**Problem description:** Drop the pictures; give again exactly the lines from the one holding "TR3: PNP (B" through the end of the data.

**Data shown:**
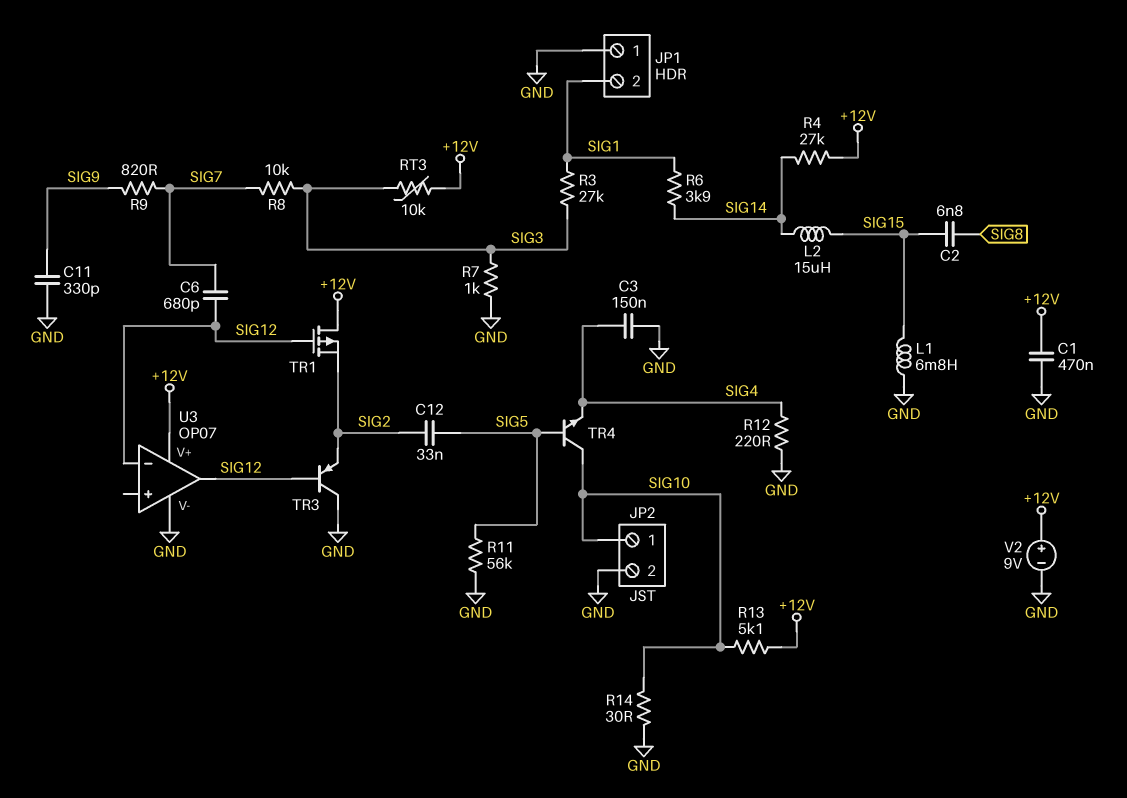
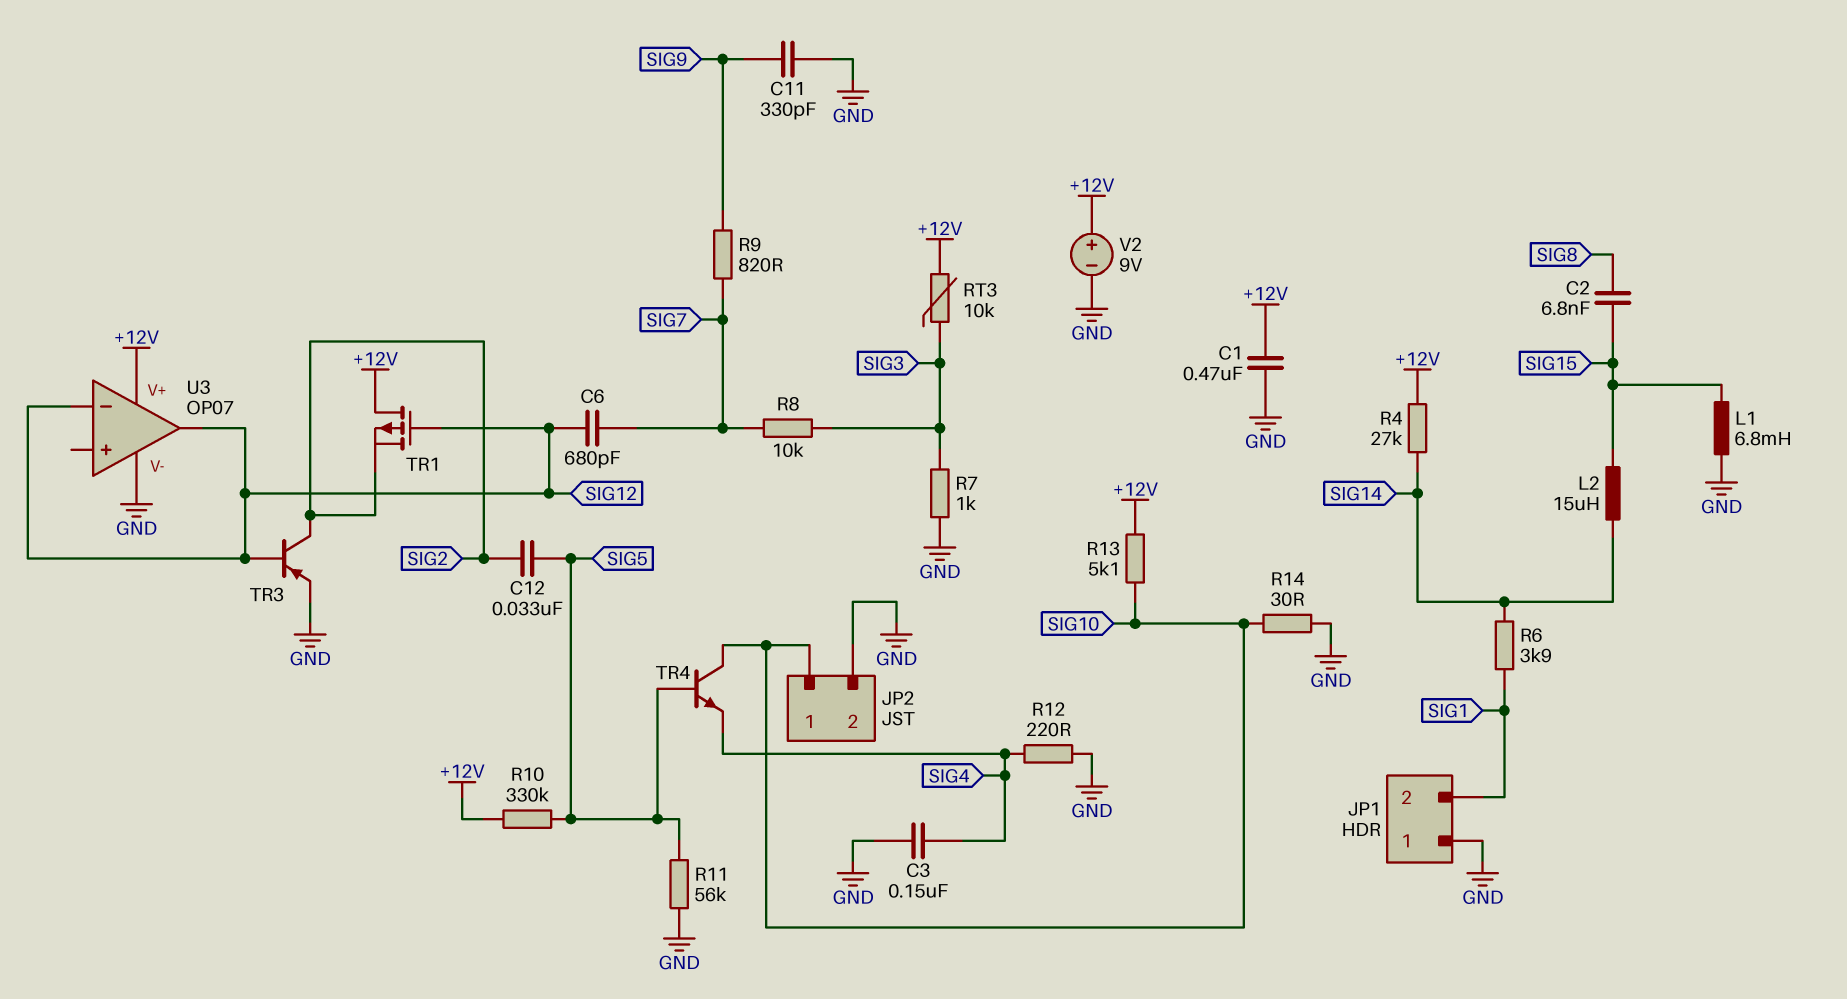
R3: 27k (SIG1, SIG3) -> none
R10: none -> 330k (+12V, SIG5)
TR3: PNP (B SIG12, C GND, E SIG2) -> PNP (B SIG12, C SIG2, E GND)

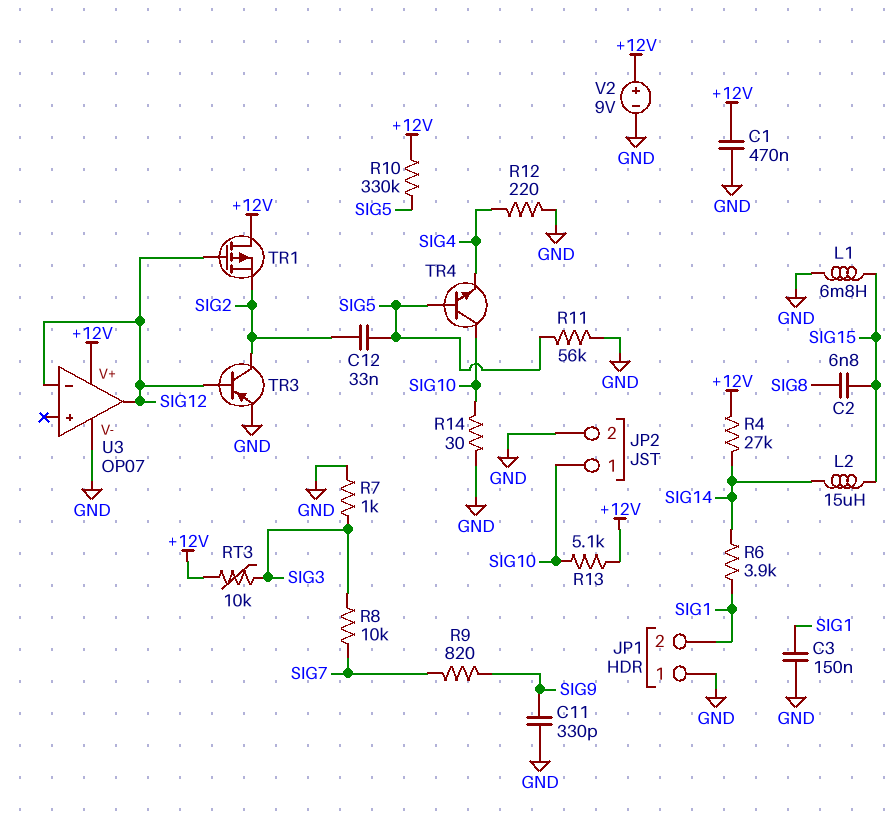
C3: 150nF (GND, SIG4) -> 150nF (GND, SIG1)
C6: 680pF (SIG7, SIG12) -> none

**Answer to the problem:**
TR3: PNP (B SIG12, C GND, E SIG2) -> PNP (B SIG12, C SIG2, E GND)

C3: 150nF (GND, SIG4) -> 150nF (GND, SIG1)
C6: 680pF (SIG7, SIG12) -> none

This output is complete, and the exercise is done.